### EXERCISE REQUIREMENTS
Exactly as given, transcribe each entry that follows.

[Records excerpted from a collection]
────────────────────────────────────────

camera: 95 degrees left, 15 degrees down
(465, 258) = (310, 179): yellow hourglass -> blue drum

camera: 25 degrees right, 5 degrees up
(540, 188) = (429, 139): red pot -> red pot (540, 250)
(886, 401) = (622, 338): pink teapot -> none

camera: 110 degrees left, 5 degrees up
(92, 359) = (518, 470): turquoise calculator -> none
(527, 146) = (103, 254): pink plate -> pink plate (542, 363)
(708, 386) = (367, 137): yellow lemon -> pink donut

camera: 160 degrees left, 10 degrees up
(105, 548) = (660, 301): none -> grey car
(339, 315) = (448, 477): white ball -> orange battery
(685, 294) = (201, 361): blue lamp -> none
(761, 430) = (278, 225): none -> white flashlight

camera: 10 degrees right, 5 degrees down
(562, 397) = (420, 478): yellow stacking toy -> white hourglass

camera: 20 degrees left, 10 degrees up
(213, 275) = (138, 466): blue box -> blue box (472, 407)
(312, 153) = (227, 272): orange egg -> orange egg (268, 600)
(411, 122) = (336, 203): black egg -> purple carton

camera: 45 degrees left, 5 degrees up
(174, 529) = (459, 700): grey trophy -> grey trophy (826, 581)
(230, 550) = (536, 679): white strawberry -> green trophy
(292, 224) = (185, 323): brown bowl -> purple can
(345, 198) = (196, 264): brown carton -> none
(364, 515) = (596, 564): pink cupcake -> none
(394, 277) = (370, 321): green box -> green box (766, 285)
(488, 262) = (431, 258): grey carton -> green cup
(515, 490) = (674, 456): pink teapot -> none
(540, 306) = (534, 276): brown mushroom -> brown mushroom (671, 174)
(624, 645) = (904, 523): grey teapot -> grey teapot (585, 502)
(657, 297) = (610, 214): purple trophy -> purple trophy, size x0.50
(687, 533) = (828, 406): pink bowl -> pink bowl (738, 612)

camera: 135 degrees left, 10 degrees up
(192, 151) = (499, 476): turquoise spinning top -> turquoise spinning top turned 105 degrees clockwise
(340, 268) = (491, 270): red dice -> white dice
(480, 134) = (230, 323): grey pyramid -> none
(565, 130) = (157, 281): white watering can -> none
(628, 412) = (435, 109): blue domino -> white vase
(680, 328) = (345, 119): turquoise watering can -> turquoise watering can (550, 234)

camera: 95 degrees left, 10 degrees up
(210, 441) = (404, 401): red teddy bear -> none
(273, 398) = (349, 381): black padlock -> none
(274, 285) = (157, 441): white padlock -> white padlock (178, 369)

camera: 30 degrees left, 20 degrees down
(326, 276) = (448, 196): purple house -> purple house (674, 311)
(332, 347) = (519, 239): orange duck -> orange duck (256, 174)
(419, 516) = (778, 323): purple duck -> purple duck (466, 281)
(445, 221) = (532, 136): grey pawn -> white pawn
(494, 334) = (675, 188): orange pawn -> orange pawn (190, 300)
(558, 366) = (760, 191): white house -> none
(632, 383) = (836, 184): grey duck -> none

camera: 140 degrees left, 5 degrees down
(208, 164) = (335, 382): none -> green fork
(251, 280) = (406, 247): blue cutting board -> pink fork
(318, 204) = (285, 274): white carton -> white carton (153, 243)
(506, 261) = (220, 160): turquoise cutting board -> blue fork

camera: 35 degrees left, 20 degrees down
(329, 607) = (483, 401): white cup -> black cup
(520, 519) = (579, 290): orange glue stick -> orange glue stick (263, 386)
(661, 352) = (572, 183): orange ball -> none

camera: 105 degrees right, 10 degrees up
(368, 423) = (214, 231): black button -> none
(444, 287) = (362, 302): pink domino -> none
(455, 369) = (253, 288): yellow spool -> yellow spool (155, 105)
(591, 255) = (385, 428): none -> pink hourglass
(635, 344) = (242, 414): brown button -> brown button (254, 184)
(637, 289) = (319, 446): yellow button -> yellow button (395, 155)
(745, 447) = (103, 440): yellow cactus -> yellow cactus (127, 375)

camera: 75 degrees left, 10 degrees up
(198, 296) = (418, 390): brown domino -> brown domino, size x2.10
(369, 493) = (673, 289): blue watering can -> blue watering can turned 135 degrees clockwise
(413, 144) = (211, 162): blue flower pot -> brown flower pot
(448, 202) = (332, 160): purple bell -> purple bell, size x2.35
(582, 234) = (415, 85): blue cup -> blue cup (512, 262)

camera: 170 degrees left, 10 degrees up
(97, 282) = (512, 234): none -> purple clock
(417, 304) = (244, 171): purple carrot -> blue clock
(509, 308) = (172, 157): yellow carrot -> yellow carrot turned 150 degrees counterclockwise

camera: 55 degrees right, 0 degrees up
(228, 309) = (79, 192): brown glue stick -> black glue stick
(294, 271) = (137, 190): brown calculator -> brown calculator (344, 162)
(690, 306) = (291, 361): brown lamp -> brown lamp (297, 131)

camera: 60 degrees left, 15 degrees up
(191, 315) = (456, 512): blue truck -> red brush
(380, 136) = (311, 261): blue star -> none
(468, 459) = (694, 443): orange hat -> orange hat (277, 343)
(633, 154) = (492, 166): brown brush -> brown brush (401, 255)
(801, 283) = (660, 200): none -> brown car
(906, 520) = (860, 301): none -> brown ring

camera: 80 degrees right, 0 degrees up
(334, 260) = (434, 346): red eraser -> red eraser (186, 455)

────────────────────────────────────────

### RESPONSE FOR THIS EXERCISE
camera: 95 degrees left, 15 degrees down
(465, 258) = (310, 179): yellow hourglass -> blue drum

camera: 25 degrees right, 5 degrees up
(540, 188) = (429, 139): red pot -> red pot (540, 250)
(886, 401) = (622, 338): pink teapot -> none

camera: 110 degrees left, 5 degrees up
(92, 359) = (518, 470): turquoise calculator -> none
(527, 146) = (103, 254): pink plate -> pink plate (542, 363)
(708, 386) = (367, 137): yellow lemon -> pink donut

camera: 160 degrees left, 10 degrees up
(105, 548) = (660, 301): none -> grey car
(339, 315) = (448, 477): white ball -> orange battery
(685, 294) = (201, 361): blue lamp -> none
(761, 430) = (278, 225): none -> white flashlight

camera: 10 degrees right, 5 degrees down
(562, 397) = (420, 478): yellow stacking toy -> white hourglass

camera: 20 degrees left, 10 degrees up
(213, 275) = (138, 466): blue box -> blue box (472, 407)
(312, 153) = (227, 272): orange egg -> orange egg (268, 600)
(411, 122) = (336, 203): black egg -> purple carton

camera: 45 degrees left, 5 degrees up
(174, 529) = (459, 700): grey trophy -> grey trophy (826, 581)
(230, 550) = (536, 679): white strawberry -> green trophy
(292, 224) = (185, 323): brown bowl -> purple can
(345, 198) = (196, 264): brown carton -> none
(364, 515) = (596, 564): pink cupcake -> none
(394, 277) = (370, 321): green box -> green box (766, 285)
(488, 262) = (431, 258): grey carton -> green cup
(515, 490) = (674, 456): pink teapot -> none
(540, 306) = (534, 276): brown mushroom -> brown mushroom (671, 174)
(624, 645) = (904, 523): grey teapot -> grey teapot (585, 502)
(657, 297) = (610, 214): purple trophy -> purple trophy, size x0.50
(687, 533) = (828, 406): pink bowl -> pink bowl (738, 612)

camera: 135 degrees left, 10 degrees up
(192, 151) = (499, 476): turquoise spinning top -> turquoise spinning top turned 105 degrees clockwise
(340, 268) = (491, 270): red dice -> white dice
(480, 134) = (230, 323): grey pyramid -> none
(565, 130) = (157, 281): white watering can -> none
(628, 412) = (435, 109): blue domino -> white vase
(680, 328) = (345, 119): turquoise watering can -> turquoise watering can (550, 234)

camera: 95 degrees left, 10 degrees up
(210, 441) = (404, 401): red teddy bear -> none
(273, 398) = (349, 381): black padlock -> none
(274, 285) = (157, 441): white padlock -> white padlock (178, 369)

camera: 30 degrees left, 20 degrees down
(326, 276) = (448, 196): purple house -> purple house (674, 311)
(332, 347) = (519, 239): orange duck -> orange duck (256, 174)
(419, 516) = (778, 323): purple duck -> purple duck (466, 281)
(445, 221) = (532, 136): grey pawn -> white pawn
(494, 334) = (675, 188): orange pawn -> orange pawn (190, 300)
(558, 366) = (760, 191): white house -> none
(632, 383) = (836, 184): grey duck -> none

camera: 140 degrees left, 5 degrees down
(208, 164) = (335, 382): none -> green fork
(251, 280) = (406, 247): blue cutting board -> pink fork
(318, 204) = (285, 274): white carton -> white carton (153, 243)
(506, 261) = (220, 160): turquoise cutting board -> blue fork

camera: 35 degrees left, 20 degrees down
(329, 607) = (483, 401): white cup -> black cup
(520, 519) = (579, 290): orange glue stick -> orange glue stick (263, 386)
(661, 352) = (572, 183): orange ball -> none

camera: 105 degrees right, 10 degrees up
(368, 423) = (214, 231): black button -> none
(444, 287) = (362, 302): pink domino -> none
(455, 369) = (253, 288): yellow spool -> yellow spool (155, 105)
(591, 255) = (385, 428): none -> pink hourglass
(635, 344) = (242, 414): brown button -> brown button (254, 184)
(637, 289) = (319, 446): yellow button -> yellow button (395, 155)
(745, 447) = (103, 440): yellow cactus -> yellow cactus (127, 375)

camera: 75 degrees left, 10 degrees up
(198, 296) = (418, 390): brown domino -> brown domino, size x2.10
(369, 493) = (673, 289): blue watering can -> blue watering can turned 135 degrees clockwise
(413, 144) = (211, 162): blue flower pot -> brown flower pot
(448, 202) = (332, 160): purple bell -> purple bell, size x2.35
(582, 234) = (415, 85): blue cup -> blue cup (512, 262)

camera: 170 degrees left, 10 degrees up
(97, 282) = (512, 234): none -> purple clock
(417, 304) = (244, 171): purple carrot -> blue clock
(509, 308) = (172, 157): yellow carrot -> yellow carrot turned 150 degrees counterclockwise

camera: 55 degrees right, 0 degrees up
(228, 309) = (79, 192): brown glue stick -> black glue stick
(294, 271) = (137, 190): brown calculator -> brown calculator (344, 162)
(690, 306) = (291, 361): brown lamp -> brown lamp (297, 131)

camera: 60 degrees left, 15 degrees up
(191, 315) = (456, 512): blue truck -> red brush
(380, 136) = (311, 261): blue star -> none
(468, 459) = (694, 443): orange hat -> orange hat (277, 343)
(633, 154) = (492, 166): brown brush -> brown brush (401, 255)
(801, 283) = (660, 200): none -> brown car
(906, 520) = (860, 301): none -> brown ring

camera: 80 degrees right, 0 degrees up
(334, 260) = (434, 346): red eraser -> red eraser (186, 455)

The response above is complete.